** Excerpts from a dataset **
***

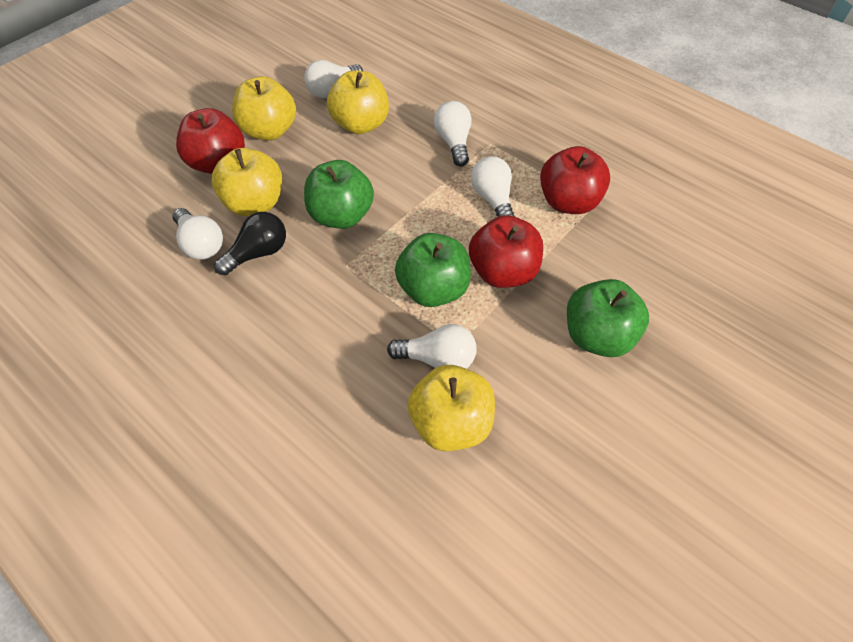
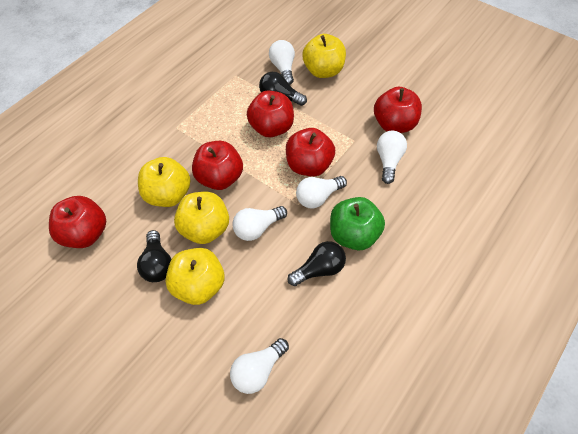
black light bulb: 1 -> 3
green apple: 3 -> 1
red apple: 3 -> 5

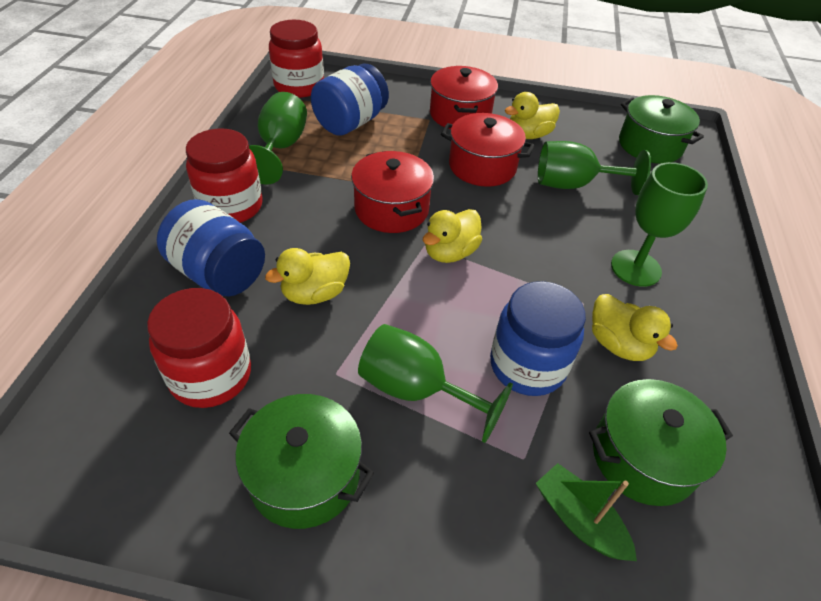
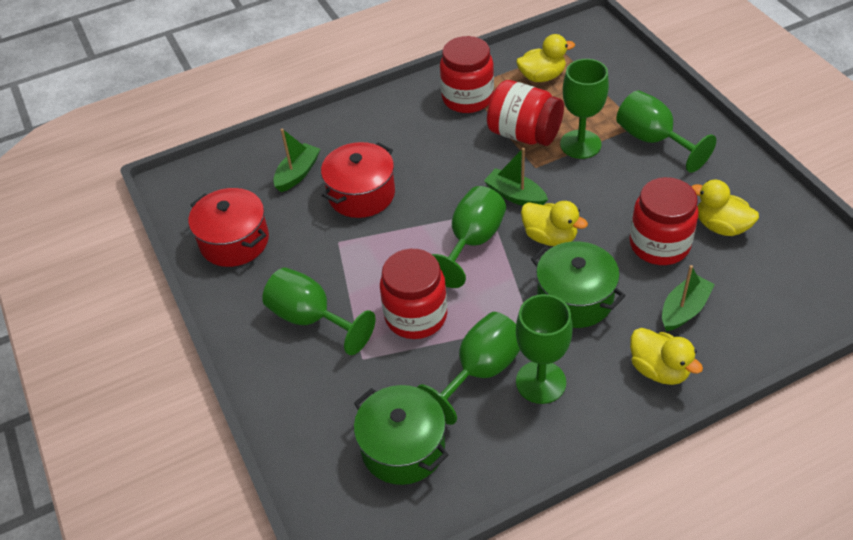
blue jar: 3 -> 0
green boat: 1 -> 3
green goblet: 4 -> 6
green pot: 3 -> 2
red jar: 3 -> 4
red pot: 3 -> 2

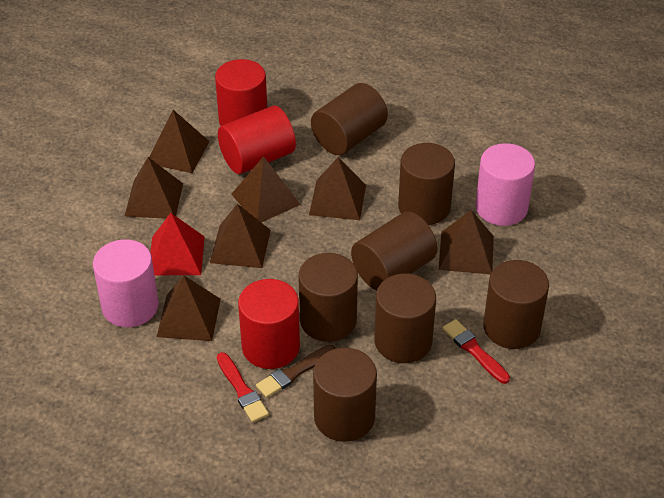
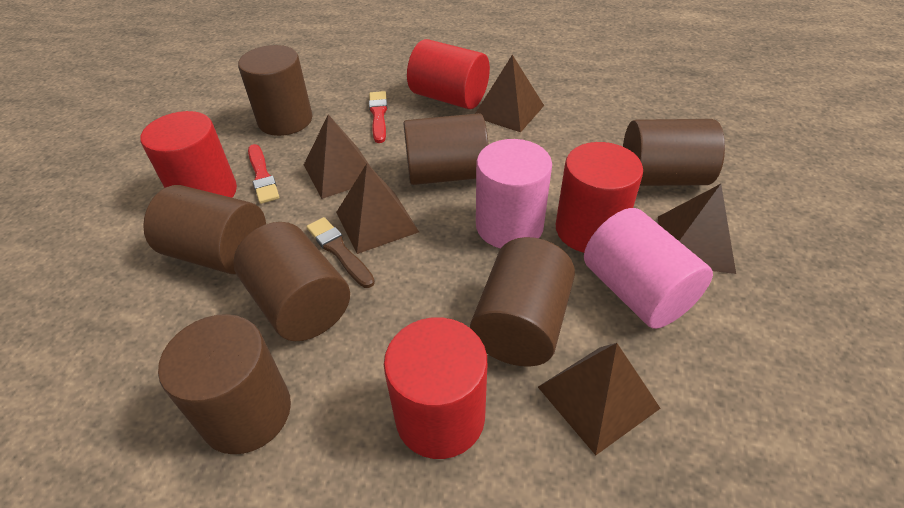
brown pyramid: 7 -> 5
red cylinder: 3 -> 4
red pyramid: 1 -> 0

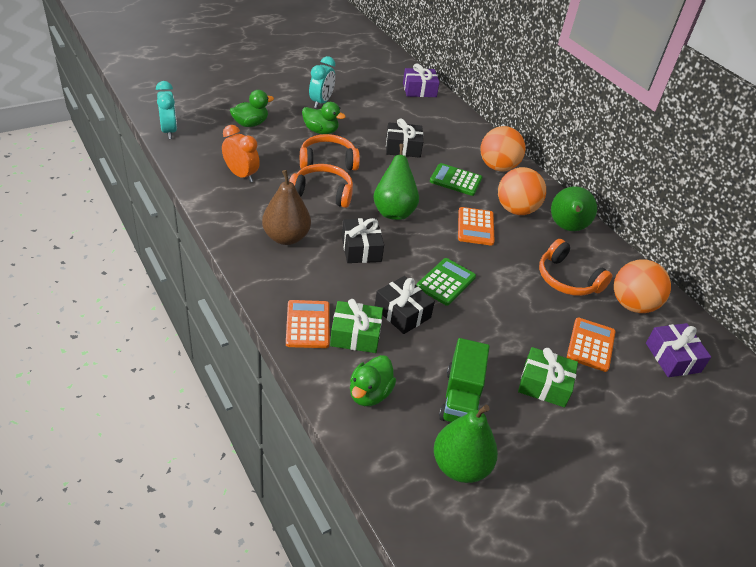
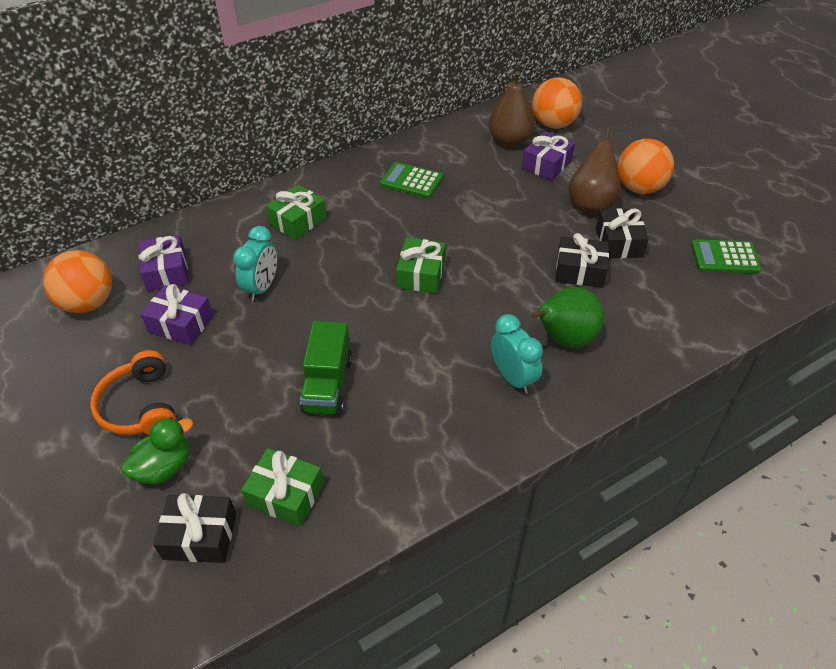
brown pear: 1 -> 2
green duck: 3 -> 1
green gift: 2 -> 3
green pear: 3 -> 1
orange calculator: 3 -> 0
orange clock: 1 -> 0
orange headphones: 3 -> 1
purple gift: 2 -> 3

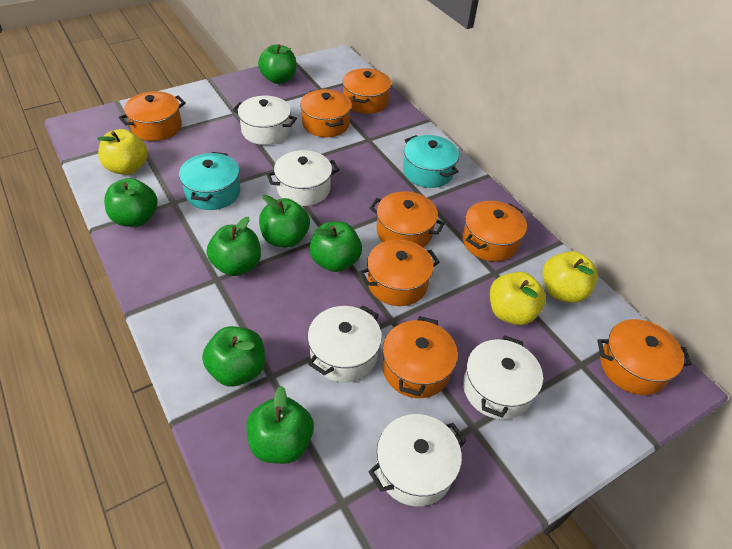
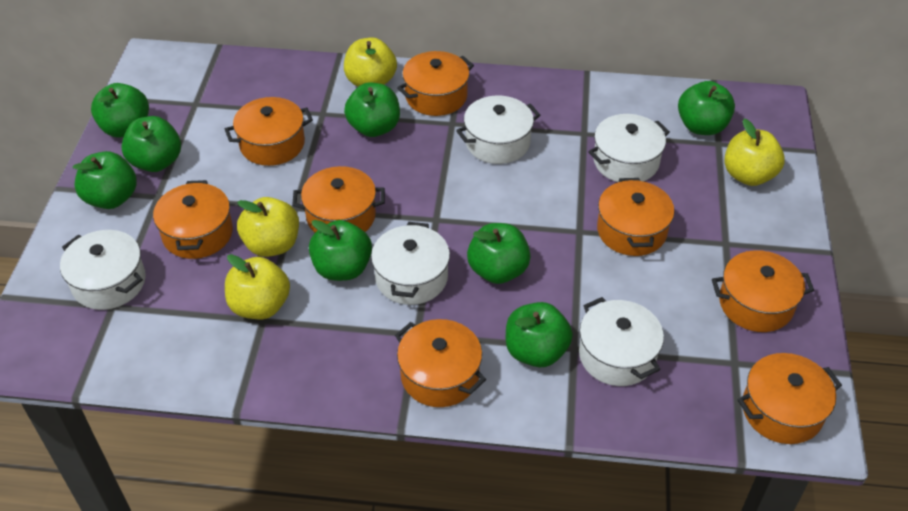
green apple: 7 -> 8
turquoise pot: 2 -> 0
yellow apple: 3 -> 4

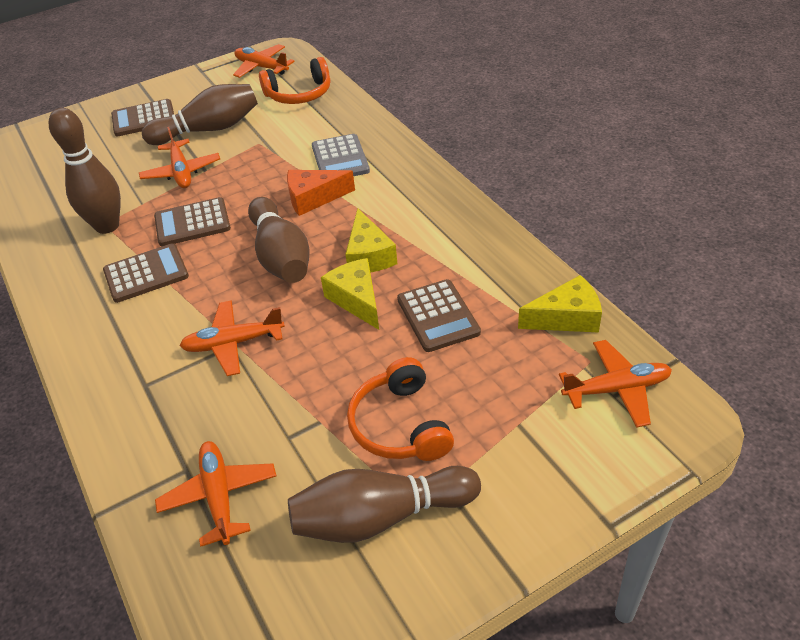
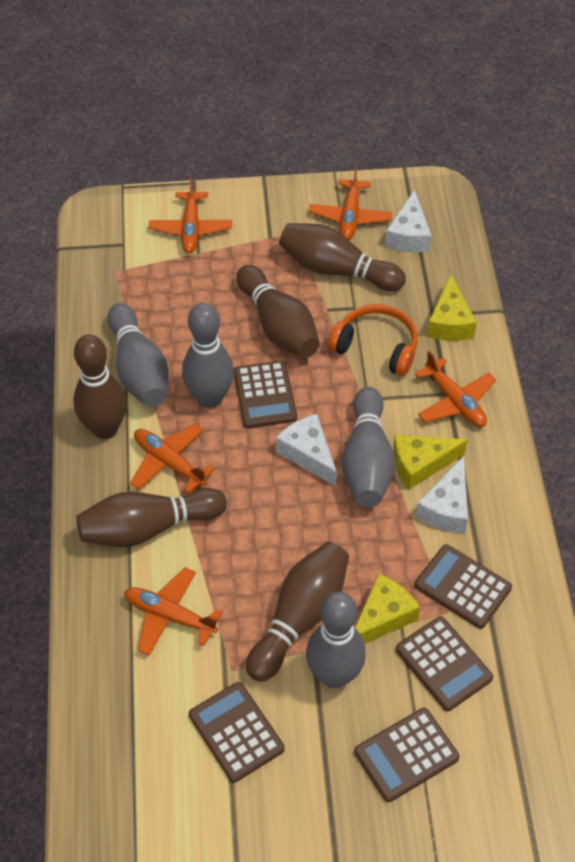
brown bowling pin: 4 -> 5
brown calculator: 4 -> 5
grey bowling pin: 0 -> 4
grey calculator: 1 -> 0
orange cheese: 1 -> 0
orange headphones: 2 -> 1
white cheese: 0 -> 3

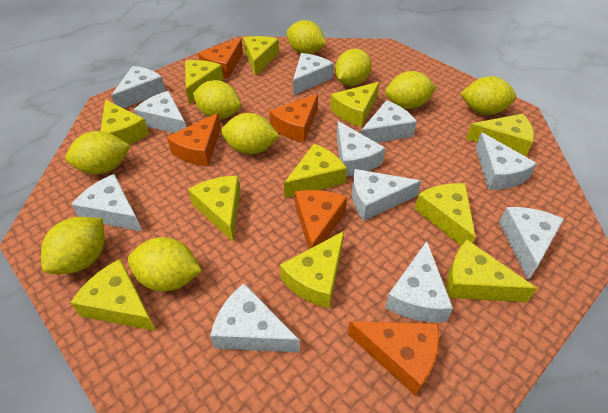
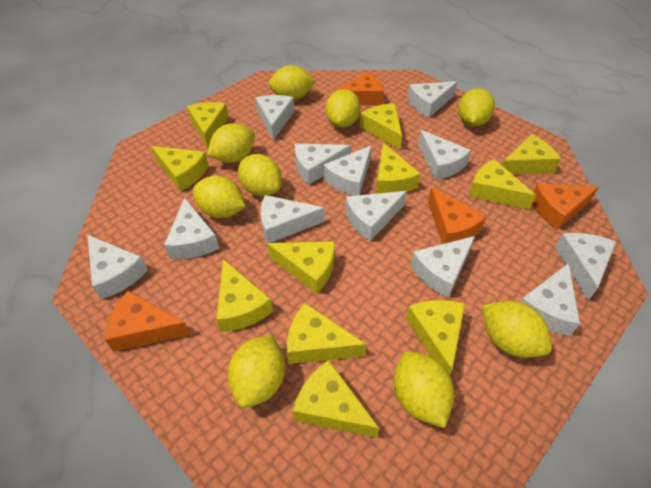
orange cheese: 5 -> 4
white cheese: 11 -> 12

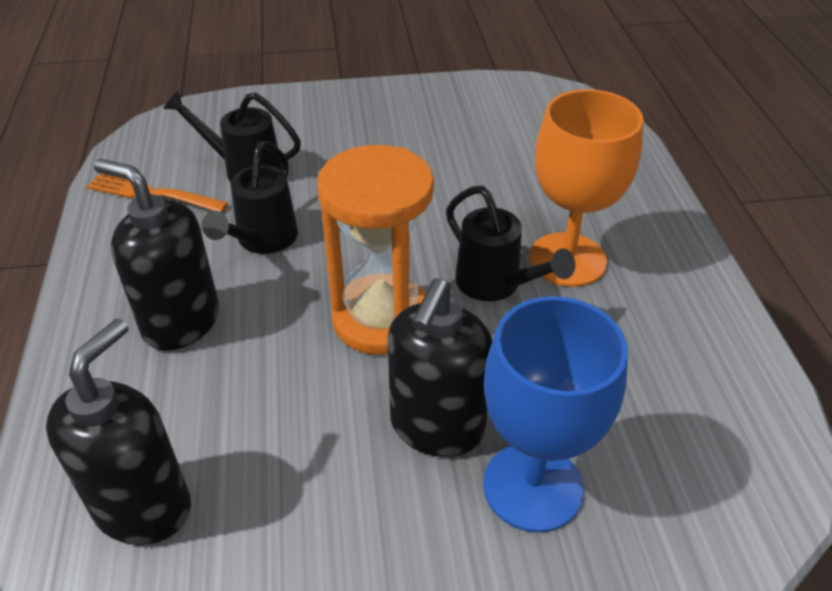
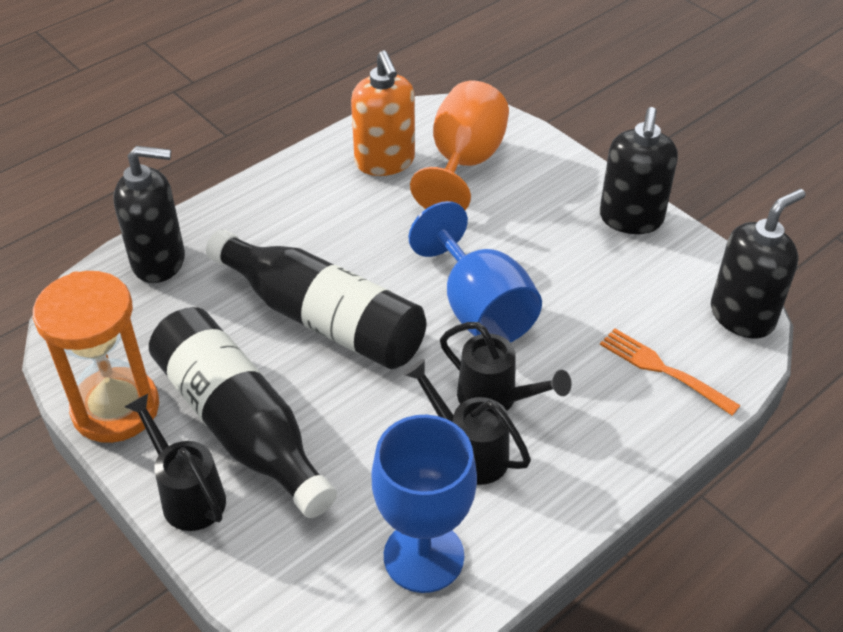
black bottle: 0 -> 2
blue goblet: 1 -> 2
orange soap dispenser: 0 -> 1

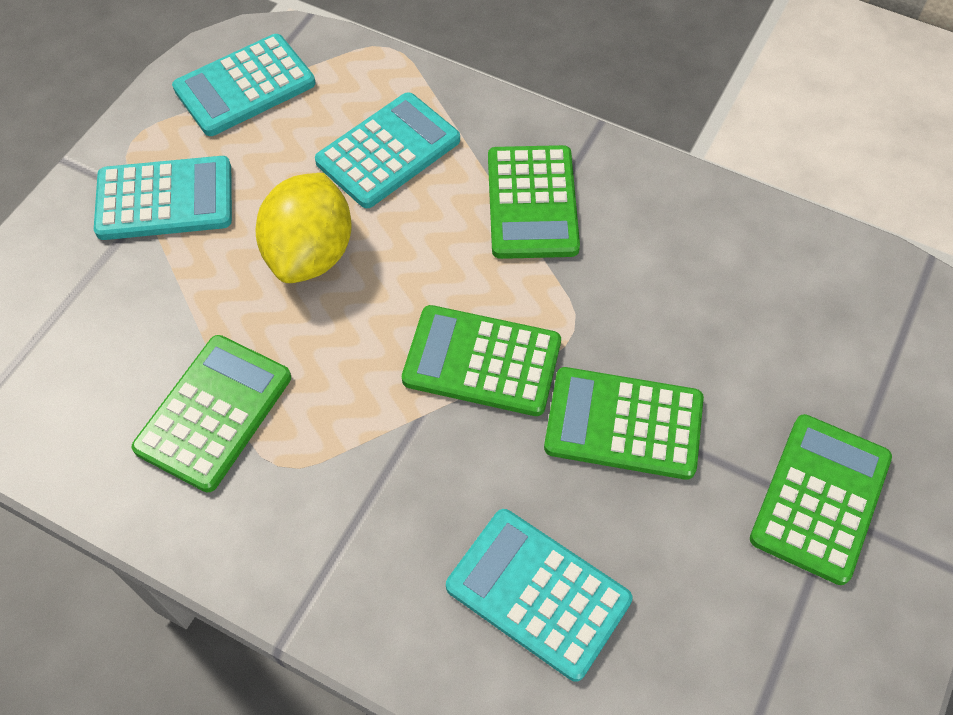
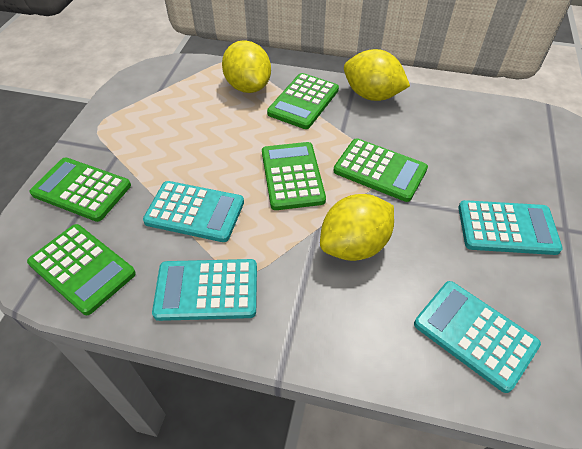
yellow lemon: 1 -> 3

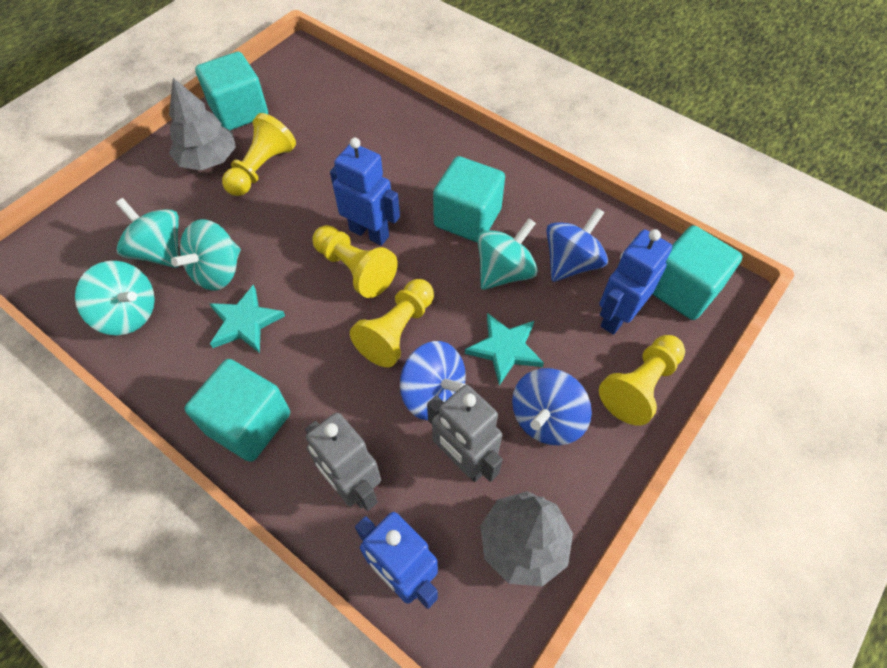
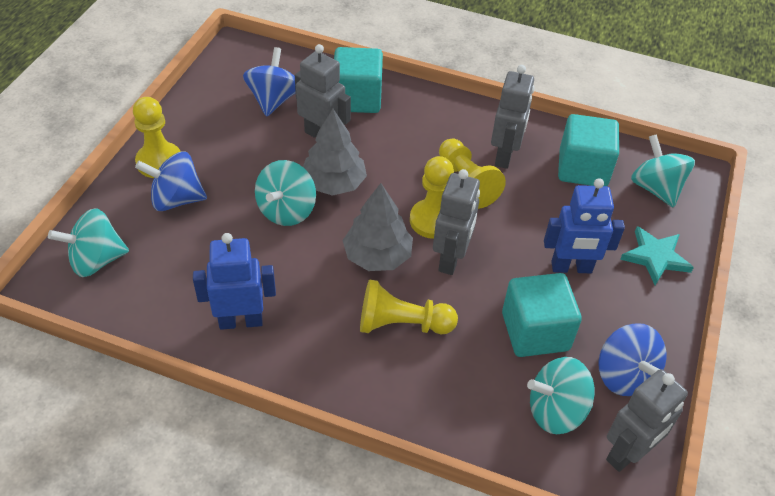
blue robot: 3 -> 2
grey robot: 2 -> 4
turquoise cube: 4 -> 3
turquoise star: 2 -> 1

***

** Exercise aim **
Produce a verbatim copy of all records, minus pictures.

** Answer below **
black light bulb: 1 -> 3
green apple: 3 -> 1
red apple: 3 -> 5

blue jar: 3 -> 0
green boat: 1 -> 3
green goblet: 4 -> 6
green pot: 3 -> 2
red jar: 3 -> 4
red pot: 3 -> 2

brown pyramid: 7 -> 5
red cylinder: 3 -> 4
red pyramid: 1 -> 0

brown pear: 1 -> 2
green duck: 3 -> 1
green gift: 2 -> 3
green pear: 3 -> 1
orange calculator: 3 -> 0
orange clock: 1 -> 0
orange headphones: 3 -> 1
purple gift: 2 -> 3

green apple: 7 -> 8
turquoise pot: 2 -> 0
yellow apple: 3 -> 4

brown bowling pin: 4 -> 5
brown calculator: 4 -> 5
grey bowling pin: 0 -> 4
grey calculator: 1 -> 0
orange cheese: 1 -> 0
orange headphones: 2 -> 1
white cheese: 0 -> 3

orange cheese: 5 -> 4
white cheese: 11 -> 12

black bottle: 0 -> 2
blue goblet: 1 -> 2
orange soap dispenser: 0 -> 1

yellow lemon: 1 -> 3

blue robot: 3 -> 2
grey robot: 2 -> 4
turquoise cube: 4 -> 3
turquoise star: 2 -> 1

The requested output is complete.